- [Problem to solve]: From the line containing "white strawberry: 0 -> 1" to the last line of the records below, retype every line exactly and output nothing else.

(Before-and-after object lists)
..............................

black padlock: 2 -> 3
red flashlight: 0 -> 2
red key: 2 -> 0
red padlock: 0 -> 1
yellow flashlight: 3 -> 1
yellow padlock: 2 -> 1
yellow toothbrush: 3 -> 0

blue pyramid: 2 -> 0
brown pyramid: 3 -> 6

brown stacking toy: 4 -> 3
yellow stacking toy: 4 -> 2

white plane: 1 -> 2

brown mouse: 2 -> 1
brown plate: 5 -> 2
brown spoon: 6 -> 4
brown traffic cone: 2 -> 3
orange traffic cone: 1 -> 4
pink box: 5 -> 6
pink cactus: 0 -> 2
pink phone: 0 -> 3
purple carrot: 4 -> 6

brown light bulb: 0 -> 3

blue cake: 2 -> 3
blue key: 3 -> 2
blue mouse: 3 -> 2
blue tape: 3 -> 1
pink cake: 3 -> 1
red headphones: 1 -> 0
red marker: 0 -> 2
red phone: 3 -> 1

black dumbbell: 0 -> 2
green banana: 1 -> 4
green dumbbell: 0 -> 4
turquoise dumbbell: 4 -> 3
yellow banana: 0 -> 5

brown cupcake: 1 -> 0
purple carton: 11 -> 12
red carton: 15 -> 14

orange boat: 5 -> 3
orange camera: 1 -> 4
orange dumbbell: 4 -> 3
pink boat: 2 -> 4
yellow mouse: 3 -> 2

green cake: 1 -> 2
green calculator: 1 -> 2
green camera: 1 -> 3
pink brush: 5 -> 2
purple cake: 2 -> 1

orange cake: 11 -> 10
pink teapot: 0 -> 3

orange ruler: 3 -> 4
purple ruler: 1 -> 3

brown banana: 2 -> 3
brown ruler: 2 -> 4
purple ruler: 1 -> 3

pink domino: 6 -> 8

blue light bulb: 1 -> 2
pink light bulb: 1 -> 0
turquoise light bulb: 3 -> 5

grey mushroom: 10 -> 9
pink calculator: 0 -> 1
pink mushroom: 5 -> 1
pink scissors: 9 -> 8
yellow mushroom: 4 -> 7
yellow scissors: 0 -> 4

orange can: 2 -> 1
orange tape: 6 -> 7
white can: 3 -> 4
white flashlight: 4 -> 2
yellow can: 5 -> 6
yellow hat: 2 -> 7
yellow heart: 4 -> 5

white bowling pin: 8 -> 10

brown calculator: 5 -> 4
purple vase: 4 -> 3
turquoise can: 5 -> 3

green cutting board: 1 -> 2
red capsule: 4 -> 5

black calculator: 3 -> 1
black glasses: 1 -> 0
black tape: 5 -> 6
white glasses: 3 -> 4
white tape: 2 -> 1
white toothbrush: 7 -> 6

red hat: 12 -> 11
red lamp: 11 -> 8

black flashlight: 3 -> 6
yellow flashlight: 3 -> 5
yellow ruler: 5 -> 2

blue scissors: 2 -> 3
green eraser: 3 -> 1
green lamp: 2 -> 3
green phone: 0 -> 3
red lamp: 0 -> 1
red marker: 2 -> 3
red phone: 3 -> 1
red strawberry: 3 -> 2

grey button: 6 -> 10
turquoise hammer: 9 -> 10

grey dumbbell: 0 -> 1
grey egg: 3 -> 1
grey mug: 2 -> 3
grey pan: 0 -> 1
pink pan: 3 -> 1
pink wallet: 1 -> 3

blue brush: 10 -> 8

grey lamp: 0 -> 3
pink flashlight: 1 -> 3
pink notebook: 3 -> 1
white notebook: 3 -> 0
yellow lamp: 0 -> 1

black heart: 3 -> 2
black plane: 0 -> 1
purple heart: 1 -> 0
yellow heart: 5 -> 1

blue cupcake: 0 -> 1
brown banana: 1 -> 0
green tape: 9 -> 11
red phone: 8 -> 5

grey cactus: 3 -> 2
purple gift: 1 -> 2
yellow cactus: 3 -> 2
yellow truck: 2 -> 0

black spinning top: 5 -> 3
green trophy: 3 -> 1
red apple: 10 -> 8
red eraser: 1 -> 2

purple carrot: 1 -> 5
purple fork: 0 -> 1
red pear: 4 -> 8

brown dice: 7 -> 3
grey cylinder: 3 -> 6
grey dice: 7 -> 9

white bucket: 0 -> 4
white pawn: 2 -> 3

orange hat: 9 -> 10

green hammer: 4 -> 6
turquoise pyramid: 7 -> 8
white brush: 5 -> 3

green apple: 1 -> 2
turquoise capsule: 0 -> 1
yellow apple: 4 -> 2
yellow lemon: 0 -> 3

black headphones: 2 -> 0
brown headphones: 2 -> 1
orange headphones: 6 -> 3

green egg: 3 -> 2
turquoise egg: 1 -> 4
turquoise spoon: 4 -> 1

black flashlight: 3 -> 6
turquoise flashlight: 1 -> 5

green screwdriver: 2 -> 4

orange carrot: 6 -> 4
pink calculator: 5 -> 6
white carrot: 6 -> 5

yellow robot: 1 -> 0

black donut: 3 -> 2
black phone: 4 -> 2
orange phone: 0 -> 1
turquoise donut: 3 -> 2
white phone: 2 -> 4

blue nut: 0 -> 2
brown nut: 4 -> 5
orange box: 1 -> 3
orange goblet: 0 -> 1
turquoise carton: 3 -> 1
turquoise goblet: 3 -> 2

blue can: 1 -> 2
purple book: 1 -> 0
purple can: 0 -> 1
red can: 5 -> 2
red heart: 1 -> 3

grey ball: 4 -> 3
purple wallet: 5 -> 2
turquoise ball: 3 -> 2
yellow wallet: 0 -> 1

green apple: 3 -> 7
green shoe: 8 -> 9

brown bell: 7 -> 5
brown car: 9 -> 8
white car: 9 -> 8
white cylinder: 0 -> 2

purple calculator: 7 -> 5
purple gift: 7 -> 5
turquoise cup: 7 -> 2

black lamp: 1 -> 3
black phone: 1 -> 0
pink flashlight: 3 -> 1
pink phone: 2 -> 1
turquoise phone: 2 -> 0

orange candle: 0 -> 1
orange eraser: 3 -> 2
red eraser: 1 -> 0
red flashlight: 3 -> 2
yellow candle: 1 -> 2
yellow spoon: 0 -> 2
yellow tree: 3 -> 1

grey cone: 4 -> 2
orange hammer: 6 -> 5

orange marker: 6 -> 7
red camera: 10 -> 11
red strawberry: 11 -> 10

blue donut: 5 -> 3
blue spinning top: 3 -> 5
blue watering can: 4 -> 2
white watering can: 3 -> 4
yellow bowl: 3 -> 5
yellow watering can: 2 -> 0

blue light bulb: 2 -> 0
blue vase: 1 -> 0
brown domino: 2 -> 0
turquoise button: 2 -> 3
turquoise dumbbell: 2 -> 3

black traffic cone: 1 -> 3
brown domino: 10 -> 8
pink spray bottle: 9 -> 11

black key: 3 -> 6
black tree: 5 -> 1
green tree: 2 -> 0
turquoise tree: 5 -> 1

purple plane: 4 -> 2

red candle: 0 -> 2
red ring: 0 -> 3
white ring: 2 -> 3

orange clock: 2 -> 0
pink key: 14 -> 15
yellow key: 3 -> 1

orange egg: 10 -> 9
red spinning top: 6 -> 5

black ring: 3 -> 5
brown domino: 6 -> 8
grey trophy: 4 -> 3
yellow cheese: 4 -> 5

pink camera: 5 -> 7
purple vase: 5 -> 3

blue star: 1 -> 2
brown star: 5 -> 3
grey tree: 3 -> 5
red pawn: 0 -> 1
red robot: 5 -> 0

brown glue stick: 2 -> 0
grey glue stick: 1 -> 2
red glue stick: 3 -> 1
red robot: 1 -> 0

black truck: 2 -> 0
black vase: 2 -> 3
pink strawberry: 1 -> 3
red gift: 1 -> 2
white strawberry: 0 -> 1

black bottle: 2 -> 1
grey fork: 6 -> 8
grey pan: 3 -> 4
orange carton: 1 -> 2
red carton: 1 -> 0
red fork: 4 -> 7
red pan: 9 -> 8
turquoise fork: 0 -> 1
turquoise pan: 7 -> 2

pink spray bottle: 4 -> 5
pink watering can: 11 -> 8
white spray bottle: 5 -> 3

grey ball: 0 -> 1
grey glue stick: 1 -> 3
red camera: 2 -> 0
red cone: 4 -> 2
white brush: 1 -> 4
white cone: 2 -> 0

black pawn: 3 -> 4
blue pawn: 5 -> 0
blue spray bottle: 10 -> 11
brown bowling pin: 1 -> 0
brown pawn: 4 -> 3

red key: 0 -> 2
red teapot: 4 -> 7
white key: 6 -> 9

..............................

- [Exercise solution]:
white strawberry: 0 -> 1

black bottle: 2 -> 1
grey fork: 6 -> 8
grey pan: 3 -> 4
orange carton: 1 -> 2
red carton: 1 -> 0
red fork: 4 -> 7
red pan: 9 -> 8
turquoise fork: 0 -> 1
turquoise pan: 7 -> 2

pink spray bottle: 4 -> 5
pink watering can: 11 -> 8
white spray bottle: 5 -> 3

grey ball: 0 -> 1
grey glue stick: 1 -> 3
red camera: 2 -> 0
red cone: 4 -> 2
white brush: 1 -> 4
white cone: 2 -> 0

black pawn: 3 -> 4
blue pawn: 5 -> 0
blue spray bottle: 10 -> 11
brown bowling pin: 1 -> 0
brown pawn: 4 -> 3

red key: 0 -> 2
red teapot: 4 -> 7
white key: 6 -> 9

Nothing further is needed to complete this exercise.